• **What is expected**
Begin at the top of the listing below. Write each line out exactly, ending with the line that holds "R7: 15 (n2, n9) -> 100 (n2, n9)".
-------
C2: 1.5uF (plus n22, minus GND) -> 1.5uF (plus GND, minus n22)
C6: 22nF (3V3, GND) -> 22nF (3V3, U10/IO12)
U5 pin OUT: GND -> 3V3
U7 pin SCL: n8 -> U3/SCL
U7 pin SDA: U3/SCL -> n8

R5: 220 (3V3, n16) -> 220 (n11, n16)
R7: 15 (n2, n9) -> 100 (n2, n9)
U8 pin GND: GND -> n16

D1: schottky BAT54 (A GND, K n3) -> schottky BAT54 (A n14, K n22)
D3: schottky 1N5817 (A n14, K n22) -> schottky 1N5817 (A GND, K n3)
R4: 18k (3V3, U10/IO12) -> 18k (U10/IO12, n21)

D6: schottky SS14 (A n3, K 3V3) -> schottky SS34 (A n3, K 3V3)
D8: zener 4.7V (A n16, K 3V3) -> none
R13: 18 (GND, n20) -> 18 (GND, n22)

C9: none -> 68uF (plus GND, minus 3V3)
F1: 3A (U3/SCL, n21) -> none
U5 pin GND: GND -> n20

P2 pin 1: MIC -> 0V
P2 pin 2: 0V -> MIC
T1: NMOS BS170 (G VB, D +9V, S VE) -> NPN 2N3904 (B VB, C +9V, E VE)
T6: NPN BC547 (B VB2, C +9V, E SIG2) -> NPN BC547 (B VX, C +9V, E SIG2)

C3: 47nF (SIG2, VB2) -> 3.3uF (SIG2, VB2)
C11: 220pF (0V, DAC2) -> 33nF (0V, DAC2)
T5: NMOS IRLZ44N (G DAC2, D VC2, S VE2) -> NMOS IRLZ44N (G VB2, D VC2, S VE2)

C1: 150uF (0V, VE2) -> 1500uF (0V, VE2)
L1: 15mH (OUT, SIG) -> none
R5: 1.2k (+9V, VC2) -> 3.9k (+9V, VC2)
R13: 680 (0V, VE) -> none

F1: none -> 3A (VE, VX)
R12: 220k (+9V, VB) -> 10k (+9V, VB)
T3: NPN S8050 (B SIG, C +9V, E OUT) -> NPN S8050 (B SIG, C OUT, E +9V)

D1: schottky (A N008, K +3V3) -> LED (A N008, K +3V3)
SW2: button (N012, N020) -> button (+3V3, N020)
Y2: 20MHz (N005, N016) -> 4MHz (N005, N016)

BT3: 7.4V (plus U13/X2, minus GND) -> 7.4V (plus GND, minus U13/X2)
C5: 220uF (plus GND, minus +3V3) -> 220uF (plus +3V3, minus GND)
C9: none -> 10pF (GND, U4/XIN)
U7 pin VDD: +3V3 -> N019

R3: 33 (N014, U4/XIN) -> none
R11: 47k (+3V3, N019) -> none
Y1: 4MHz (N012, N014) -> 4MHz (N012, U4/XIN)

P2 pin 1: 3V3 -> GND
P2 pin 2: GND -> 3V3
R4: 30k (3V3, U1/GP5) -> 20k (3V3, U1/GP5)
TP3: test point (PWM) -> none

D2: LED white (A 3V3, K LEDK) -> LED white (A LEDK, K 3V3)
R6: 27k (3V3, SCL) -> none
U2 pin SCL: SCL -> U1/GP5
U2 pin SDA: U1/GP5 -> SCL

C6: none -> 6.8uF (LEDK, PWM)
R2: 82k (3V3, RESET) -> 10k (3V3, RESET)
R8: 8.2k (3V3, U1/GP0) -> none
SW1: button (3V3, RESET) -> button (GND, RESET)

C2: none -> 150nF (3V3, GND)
-------
• **Exercise response**
C2: 1.5uF (plus n22, minus GND) -> 1.5uF (plus GND, minus n22)
C6: 22nF (3V3, GND) -> 22nF (3V3, U10/IO12)
U5 pin OUT: GND -> 3V3
U7 pin SCL: n8 -> U3/SCL
U7 pin SDA: U3/SCL -> n8

R5: 220 (3V3, n16) -> 220 (n11, n16)
R7: 15 (n2, n9) -> 100 (n2, n9)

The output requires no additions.